--- Exercise input ---

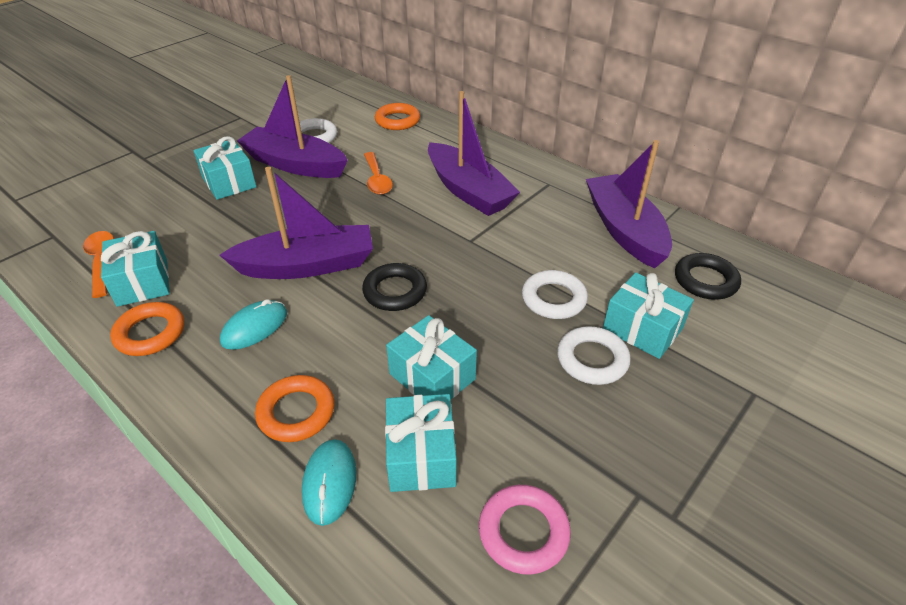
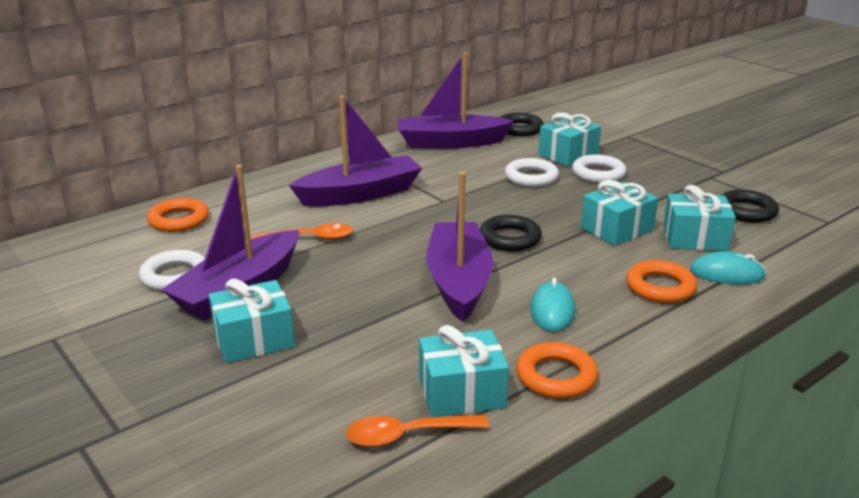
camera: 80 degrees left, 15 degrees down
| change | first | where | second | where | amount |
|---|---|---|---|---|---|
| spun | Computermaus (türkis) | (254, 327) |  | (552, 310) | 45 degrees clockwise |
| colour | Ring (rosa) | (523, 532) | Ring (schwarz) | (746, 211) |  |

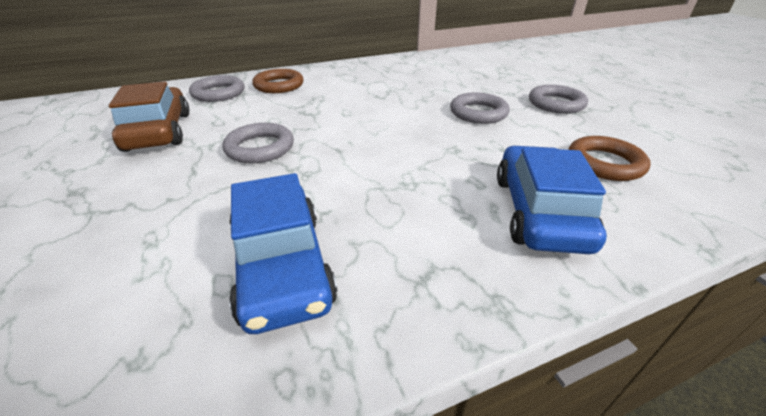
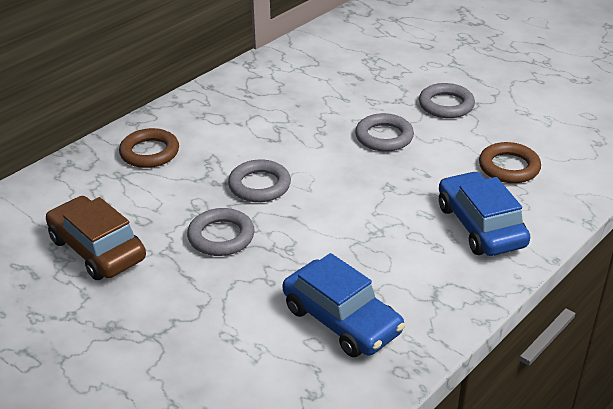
camera: 25 degrees left, 0 degrees up
| change | first | where | second | where | amount |
|---|---|---|---|---|---|
| relocated | Ring (grau) | (218, 93) |  | (259, 185) |  |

---

How many lines in the entries hold the word "left"? Only the number is wanted.

2